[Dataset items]
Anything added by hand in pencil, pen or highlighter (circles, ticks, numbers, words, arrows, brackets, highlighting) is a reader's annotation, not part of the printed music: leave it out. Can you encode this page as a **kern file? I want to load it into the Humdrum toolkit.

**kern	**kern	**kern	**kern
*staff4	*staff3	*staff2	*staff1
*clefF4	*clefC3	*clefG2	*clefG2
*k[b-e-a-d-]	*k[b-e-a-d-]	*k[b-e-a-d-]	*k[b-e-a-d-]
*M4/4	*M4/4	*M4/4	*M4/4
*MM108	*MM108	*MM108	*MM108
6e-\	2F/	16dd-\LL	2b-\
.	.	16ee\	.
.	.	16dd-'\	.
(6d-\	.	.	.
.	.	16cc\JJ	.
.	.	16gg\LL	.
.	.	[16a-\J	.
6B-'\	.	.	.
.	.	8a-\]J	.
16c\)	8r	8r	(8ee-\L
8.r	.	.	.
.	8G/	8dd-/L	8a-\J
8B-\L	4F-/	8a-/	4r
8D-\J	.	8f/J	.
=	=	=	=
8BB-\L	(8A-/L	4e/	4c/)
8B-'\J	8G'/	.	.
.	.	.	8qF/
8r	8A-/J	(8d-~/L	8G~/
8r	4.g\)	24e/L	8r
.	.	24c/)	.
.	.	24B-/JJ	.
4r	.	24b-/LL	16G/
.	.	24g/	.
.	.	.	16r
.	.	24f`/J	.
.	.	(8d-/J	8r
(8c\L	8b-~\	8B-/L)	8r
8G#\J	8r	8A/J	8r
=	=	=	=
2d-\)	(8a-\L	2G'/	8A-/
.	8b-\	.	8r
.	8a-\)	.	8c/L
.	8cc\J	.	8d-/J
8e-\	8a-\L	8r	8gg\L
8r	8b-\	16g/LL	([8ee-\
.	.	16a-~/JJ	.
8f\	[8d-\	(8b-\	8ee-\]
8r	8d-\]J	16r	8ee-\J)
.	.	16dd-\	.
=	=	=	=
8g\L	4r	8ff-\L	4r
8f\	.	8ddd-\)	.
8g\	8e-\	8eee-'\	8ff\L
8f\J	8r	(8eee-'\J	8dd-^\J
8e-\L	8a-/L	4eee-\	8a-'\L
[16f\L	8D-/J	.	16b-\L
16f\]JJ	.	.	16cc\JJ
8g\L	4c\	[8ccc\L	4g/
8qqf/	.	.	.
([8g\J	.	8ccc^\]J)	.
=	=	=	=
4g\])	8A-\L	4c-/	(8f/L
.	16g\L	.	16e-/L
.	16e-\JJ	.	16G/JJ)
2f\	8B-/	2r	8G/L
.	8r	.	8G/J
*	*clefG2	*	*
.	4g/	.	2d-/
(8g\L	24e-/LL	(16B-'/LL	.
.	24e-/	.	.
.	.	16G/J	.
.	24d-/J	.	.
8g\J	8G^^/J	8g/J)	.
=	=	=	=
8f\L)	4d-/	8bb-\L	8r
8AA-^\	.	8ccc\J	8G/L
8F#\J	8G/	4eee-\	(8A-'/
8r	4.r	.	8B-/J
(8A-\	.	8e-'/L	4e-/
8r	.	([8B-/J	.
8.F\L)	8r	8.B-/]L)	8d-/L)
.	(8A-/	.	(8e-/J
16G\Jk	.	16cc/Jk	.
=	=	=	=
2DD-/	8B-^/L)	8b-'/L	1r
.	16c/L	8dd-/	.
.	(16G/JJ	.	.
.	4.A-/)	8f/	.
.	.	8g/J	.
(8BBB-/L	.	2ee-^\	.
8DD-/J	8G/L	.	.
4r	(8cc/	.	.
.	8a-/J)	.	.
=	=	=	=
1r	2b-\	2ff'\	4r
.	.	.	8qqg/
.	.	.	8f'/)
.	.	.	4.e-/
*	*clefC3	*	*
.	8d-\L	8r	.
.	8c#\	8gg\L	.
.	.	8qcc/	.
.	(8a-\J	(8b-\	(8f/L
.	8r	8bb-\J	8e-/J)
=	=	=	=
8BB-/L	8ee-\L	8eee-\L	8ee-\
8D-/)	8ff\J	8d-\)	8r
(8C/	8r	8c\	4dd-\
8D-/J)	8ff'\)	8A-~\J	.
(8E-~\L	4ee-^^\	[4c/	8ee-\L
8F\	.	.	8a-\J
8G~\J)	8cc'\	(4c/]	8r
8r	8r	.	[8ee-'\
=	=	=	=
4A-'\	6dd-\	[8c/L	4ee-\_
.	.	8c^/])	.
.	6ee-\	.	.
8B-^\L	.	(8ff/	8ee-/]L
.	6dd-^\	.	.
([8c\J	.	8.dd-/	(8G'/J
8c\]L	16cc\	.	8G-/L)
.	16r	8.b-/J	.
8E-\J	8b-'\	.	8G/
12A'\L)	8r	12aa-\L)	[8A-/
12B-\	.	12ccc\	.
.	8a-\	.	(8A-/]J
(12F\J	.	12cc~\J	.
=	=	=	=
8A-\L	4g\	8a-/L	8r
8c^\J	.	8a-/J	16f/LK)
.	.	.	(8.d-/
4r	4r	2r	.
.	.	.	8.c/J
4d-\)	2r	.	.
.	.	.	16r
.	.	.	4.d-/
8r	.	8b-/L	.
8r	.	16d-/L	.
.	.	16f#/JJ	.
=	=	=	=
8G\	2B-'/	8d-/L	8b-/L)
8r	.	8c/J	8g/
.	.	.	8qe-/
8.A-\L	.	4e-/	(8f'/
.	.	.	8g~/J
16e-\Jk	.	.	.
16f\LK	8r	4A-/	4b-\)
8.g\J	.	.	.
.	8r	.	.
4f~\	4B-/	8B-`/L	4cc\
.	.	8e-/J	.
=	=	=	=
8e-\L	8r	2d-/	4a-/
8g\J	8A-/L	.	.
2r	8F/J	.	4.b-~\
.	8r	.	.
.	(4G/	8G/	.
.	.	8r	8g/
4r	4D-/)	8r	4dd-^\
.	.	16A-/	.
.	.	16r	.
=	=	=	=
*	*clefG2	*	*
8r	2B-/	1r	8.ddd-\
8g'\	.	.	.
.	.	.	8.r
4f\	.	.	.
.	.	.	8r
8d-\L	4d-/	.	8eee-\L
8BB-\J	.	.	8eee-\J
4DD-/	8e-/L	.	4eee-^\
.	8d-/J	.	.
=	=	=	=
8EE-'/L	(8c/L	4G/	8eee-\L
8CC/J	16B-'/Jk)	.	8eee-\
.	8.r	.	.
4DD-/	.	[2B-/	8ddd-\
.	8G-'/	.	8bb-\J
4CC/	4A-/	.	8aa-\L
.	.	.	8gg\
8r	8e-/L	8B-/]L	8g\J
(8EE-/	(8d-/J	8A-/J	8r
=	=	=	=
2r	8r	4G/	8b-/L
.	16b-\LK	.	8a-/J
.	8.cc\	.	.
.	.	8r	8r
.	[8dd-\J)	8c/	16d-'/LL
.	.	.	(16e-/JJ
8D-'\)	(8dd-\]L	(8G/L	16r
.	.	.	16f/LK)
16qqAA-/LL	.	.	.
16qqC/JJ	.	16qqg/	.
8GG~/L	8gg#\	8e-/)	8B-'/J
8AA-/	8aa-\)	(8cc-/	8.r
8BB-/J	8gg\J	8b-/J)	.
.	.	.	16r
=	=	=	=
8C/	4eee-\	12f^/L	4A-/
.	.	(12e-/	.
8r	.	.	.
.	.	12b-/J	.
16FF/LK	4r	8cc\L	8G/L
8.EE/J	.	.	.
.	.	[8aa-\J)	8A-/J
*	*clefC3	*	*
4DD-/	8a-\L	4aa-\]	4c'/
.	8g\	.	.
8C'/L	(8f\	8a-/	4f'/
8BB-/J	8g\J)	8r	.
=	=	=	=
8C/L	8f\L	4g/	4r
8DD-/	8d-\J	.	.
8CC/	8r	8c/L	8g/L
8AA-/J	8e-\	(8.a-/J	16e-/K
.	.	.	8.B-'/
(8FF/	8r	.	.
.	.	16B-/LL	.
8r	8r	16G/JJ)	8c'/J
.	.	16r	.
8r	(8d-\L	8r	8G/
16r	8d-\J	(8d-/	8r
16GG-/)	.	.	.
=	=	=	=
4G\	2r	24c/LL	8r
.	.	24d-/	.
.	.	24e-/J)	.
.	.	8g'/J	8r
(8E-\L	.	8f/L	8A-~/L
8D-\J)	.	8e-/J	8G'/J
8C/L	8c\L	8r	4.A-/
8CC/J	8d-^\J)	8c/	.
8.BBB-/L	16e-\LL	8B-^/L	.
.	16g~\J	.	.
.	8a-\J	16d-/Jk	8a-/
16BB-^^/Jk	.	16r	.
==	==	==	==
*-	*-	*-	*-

**WRITTEN TASK:**
Count the lines in the rows above that contain the string "kern", treating uppercase and lowercase as different, and give only the number.

**EXPECTED ANSWER:**
2